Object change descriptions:
========================================
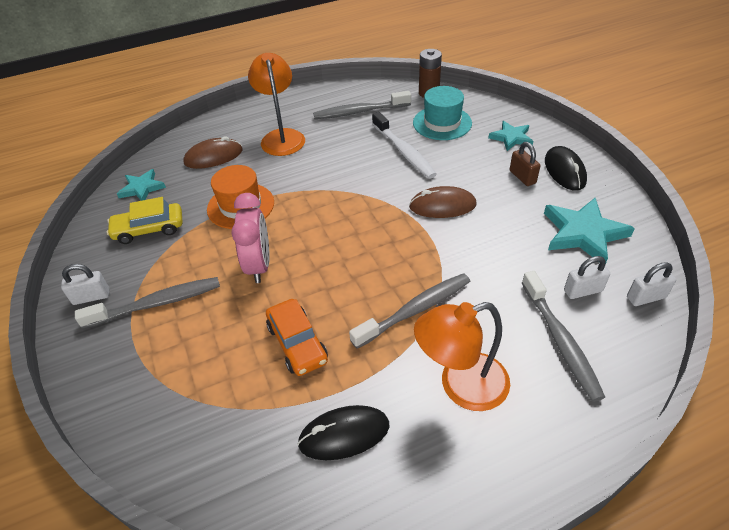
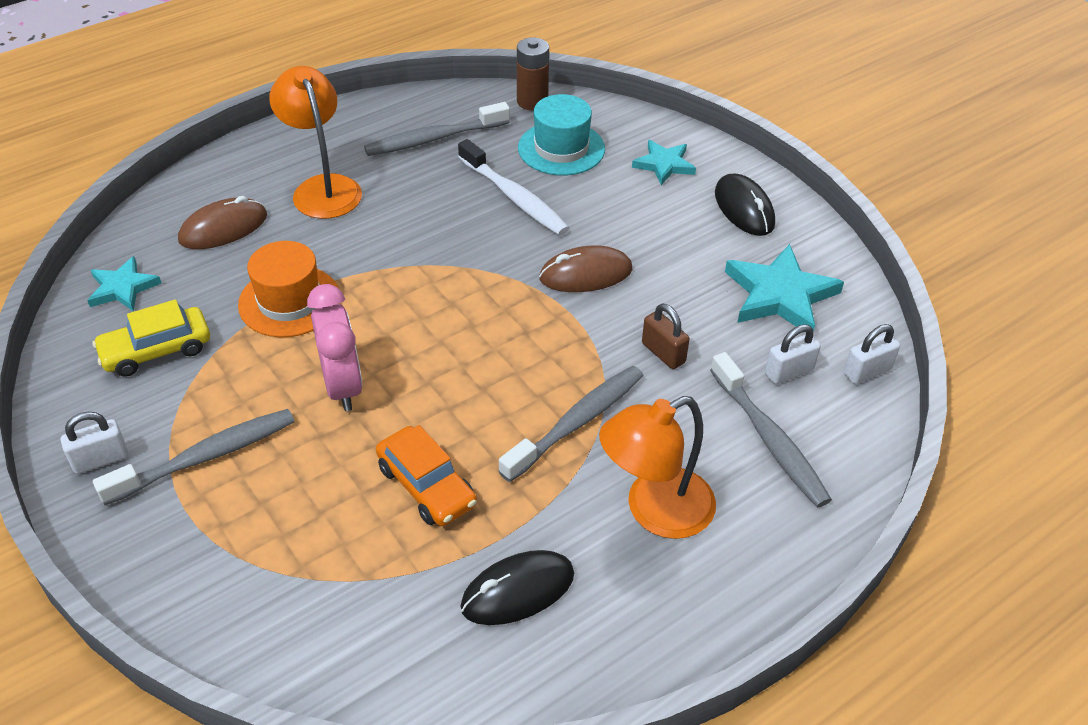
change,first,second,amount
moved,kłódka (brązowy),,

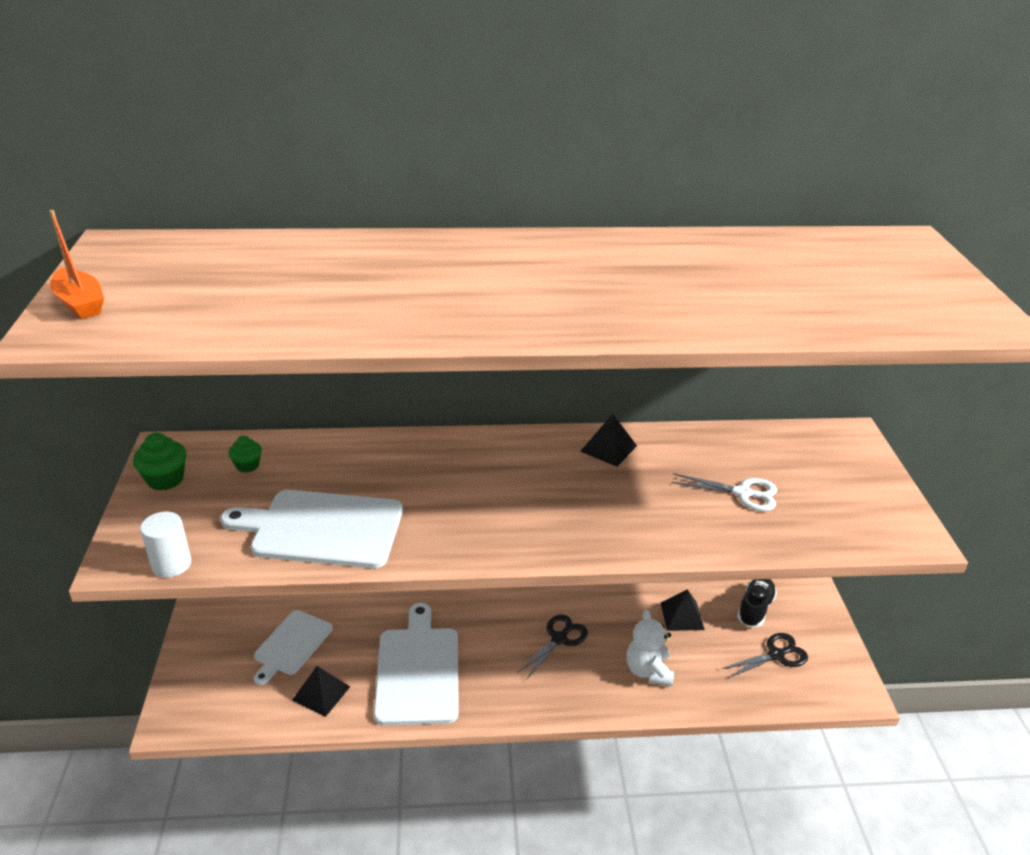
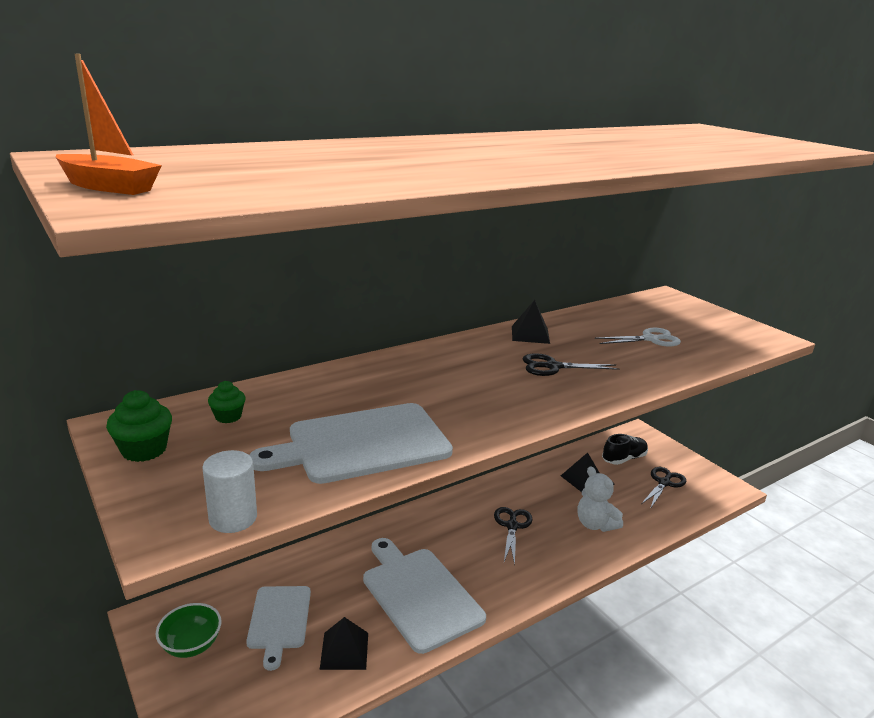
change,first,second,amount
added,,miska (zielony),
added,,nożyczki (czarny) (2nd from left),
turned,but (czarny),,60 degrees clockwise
========================================
Images do not belong in the copy; reproduce all other parts of the records above verbatim.

change,first,second,amount
moved,kłódka (brązowy),,

change,first,second,amount
added,,miska (zielony),
added,,nożyczki (czarny) (2nd from left),
turned,but (czarny),,60 degrees clockwise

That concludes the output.